== Task input ==

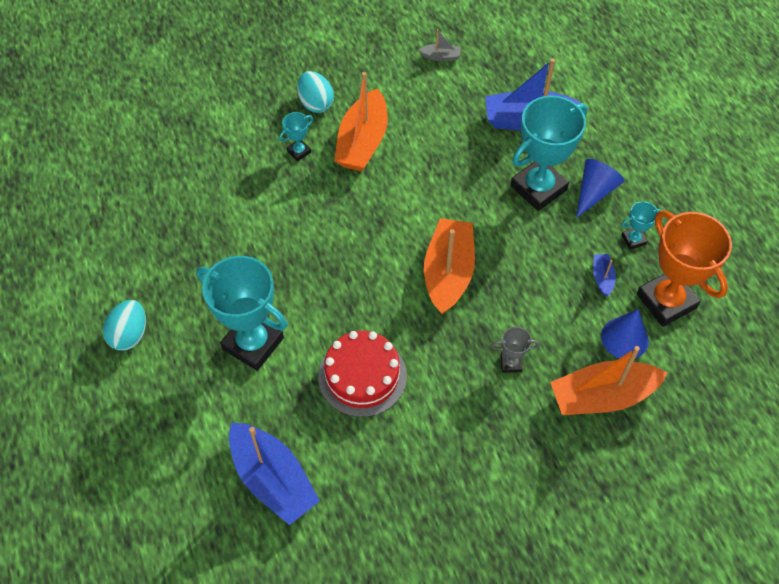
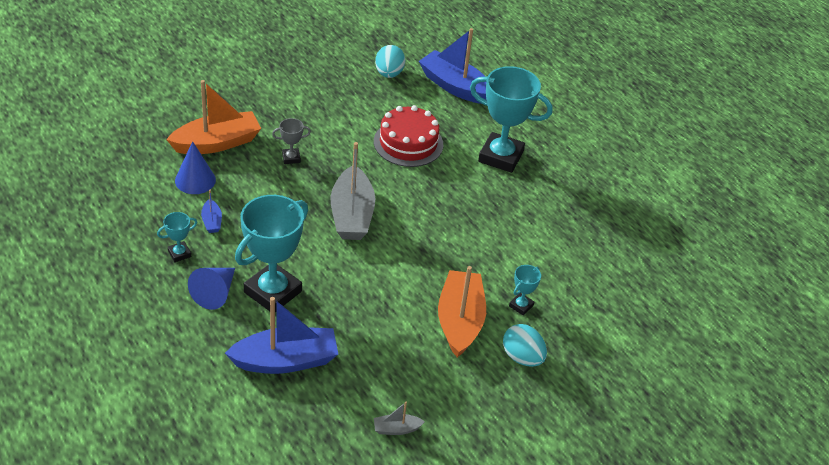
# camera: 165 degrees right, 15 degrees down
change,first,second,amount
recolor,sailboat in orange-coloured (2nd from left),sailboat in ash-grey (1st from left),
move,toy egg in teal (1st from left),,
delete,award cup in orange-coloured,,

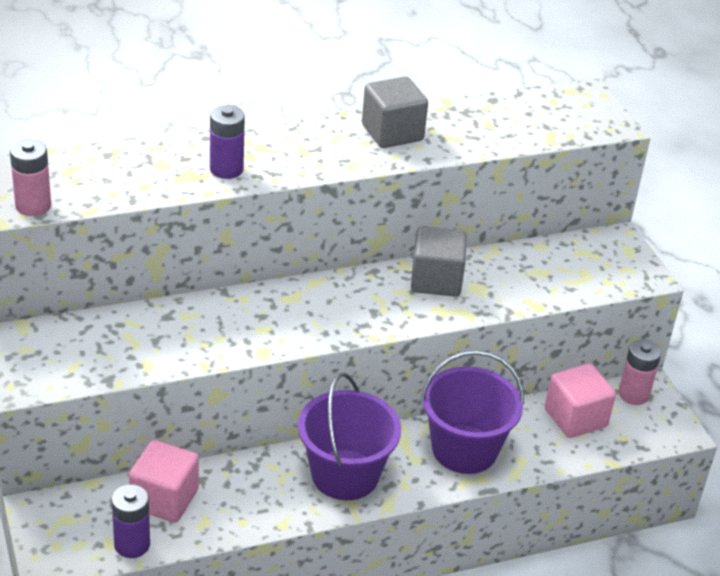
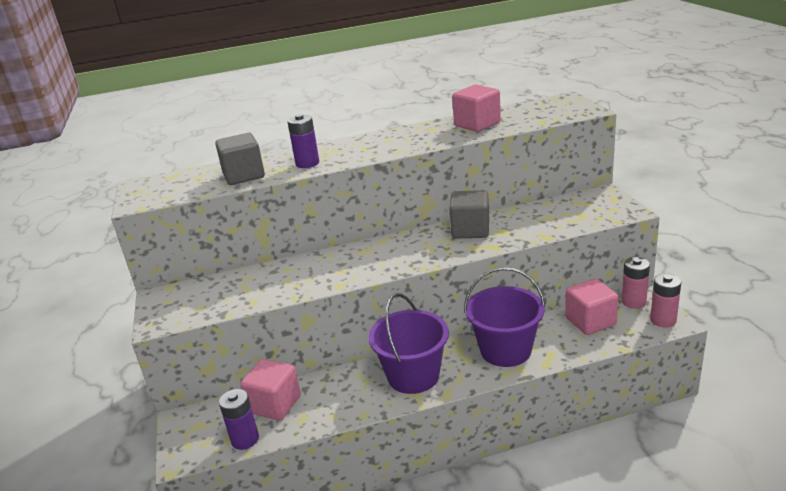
# camera: 10 degrees right, 10 degrees down
change,first,second,amount
move,block in ash-grey (1st from left),,
insert,,block in pink (2nd from left),
move,AA battery in pink (1st from left in the first image),AA battery in pink (2nd from left),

===

- What needs to be done -
The pictures alone are to be left out when the data above is copied; all else must match exactly.

- Your response -
# camera: 165 degrees right, 15 degrees down
change,first,second,amount
recolor,sailboat in orange-coloured (2nd from left),sailboat in ash-grey (1st from left),
move,toy egg in teal (1st from left),,
delete,award cup in orange-coloured,,

# camera: 10 degrees right, 10 degrees down
change,first,second,amount
move,block in ash-grey (1st from left),,
insert,,block in pink (2nd from left),
move,AA battery in pink (1st from left in the first image),AA battery in pink (2nd from left),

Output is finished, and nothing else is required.